=== Section Start ===
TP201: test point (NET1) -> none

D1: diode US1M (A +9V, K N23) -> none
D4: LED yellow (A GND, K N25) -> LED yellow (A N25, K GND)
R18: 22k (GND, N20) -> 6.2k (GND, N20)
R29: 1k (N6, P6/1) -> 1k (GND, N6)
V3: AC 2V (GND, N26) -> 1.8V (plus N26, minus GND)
=== Section End ===
▸ WORK REQUEST:
Your answer should be the lines of the material above that include "none".

▸ OUTPUT OF THE TASK:
TP201: test point (NET1) -> none
D1: diode US1M (A +9V, K N23) -> none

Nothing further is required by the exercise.